WHAT YOU NEED TO DO: Once you reach the line containing "pink brick C2:C4", copy it and every line after it exactly, through the end of the data below.

Dataset excerpts

**********

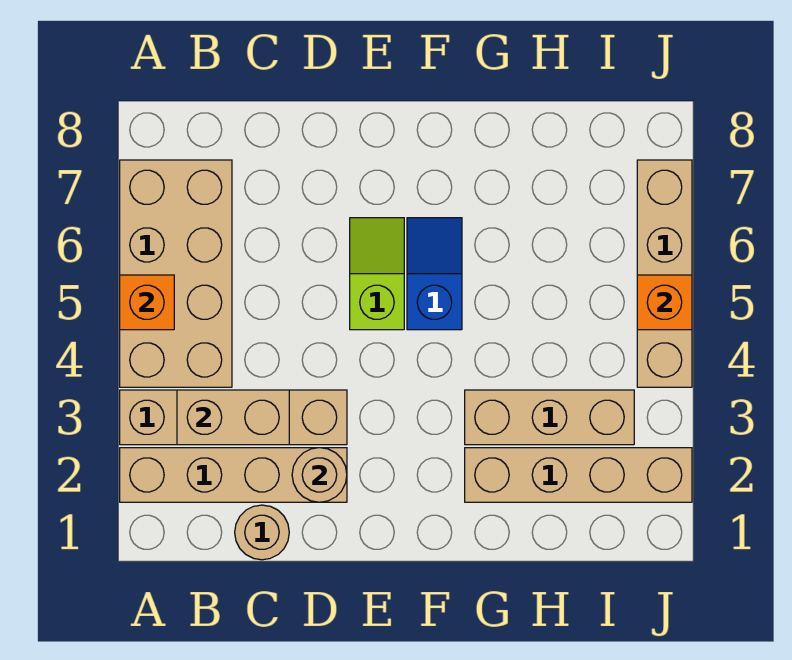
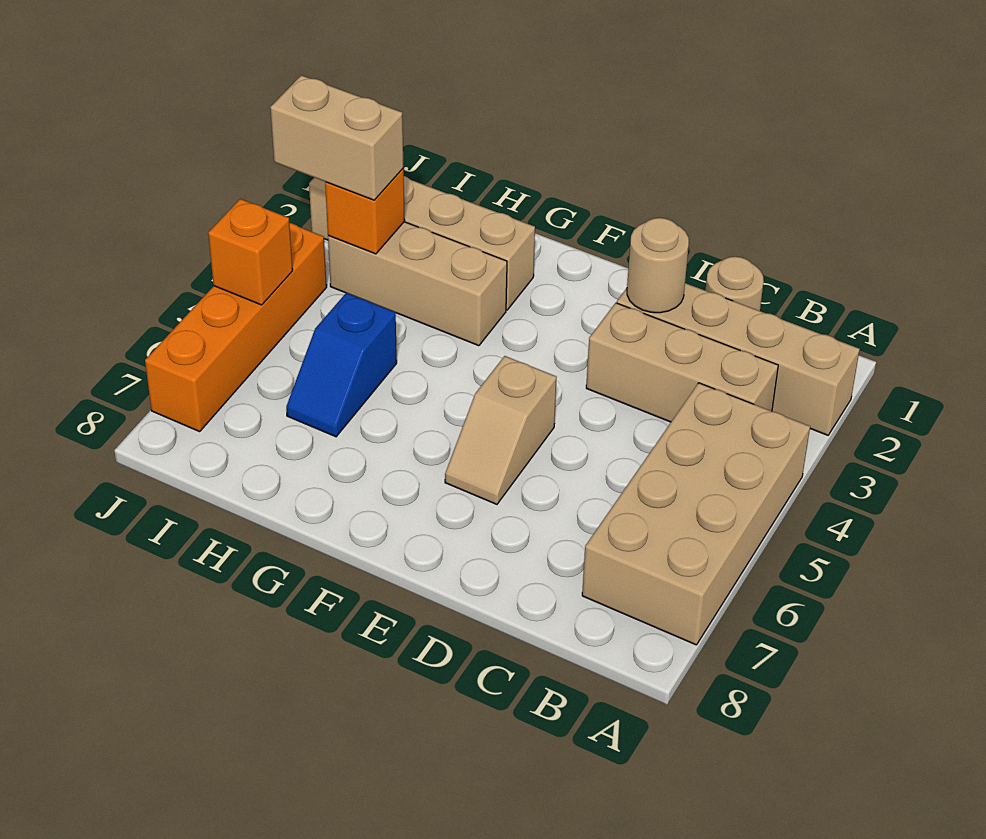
tan brick A3:D3 level 1 -> tan brick B3:D3 level 1
orange brick A5 level 2 -> orange brick I3 level 2
tan brick B3:C3 level 2 -> tan brick I3:J3 level 3
lime slope E5:E6 level 1 top 5 -> tan slope E5:E6 level 1 top 5
blue slope F5:F6 level 1 top 5 -> blue slope H5:H6 level 1 top 5
tan brick J4:J7 level 1 -> orange brick J4:J7 level 1

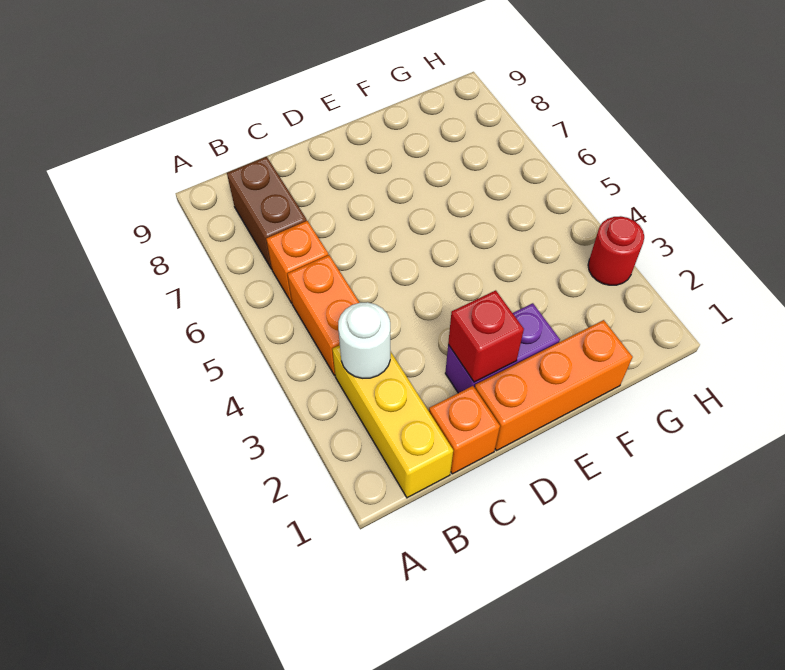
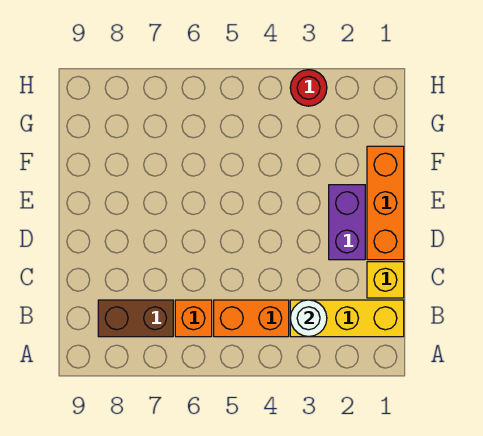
orange brick C1 level 1 -> yellow brick C1 level 1
red brick D2 level 2 -> none

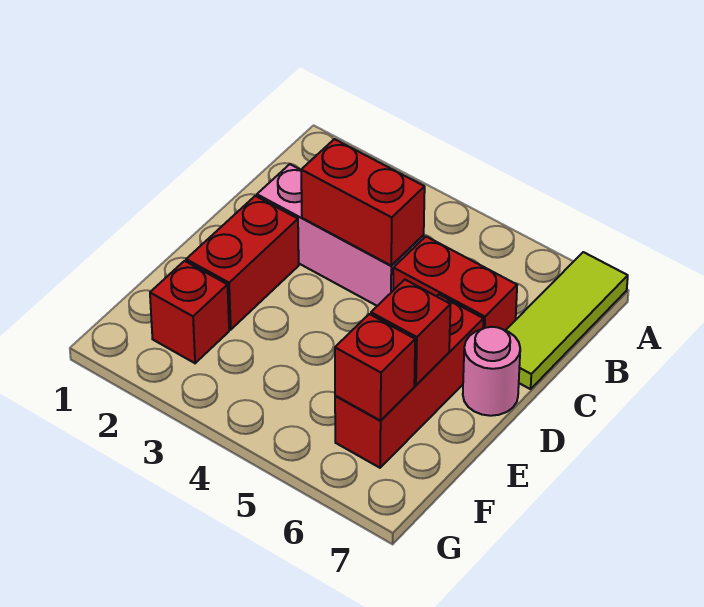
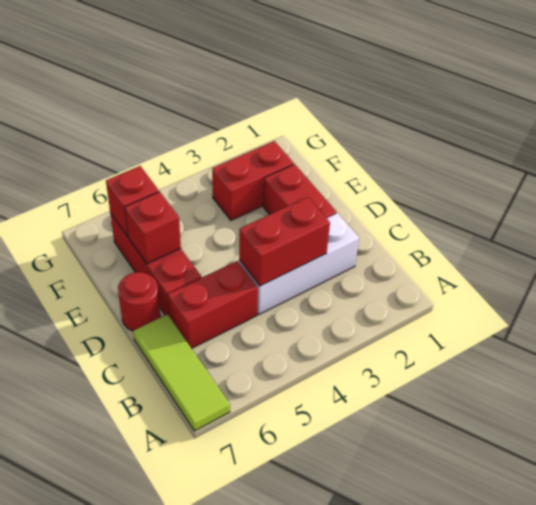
pink brick C2:C4 level 1 -> white brick C2:C4 level 1
pink round brick D7 level 1 -> red round brick D7 level 1
red brick F2 level 1 -> red brick F2:F3 level 1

**********

SOLUTION TO THIS EXERCISE:
pink brick C2:C4 level 1 -> white brick C2:C4 level 1
pink round brick D7 level 1 -> red round brick D7 level 1
red brick F2 level 1 -> red brick F2:F3 level 1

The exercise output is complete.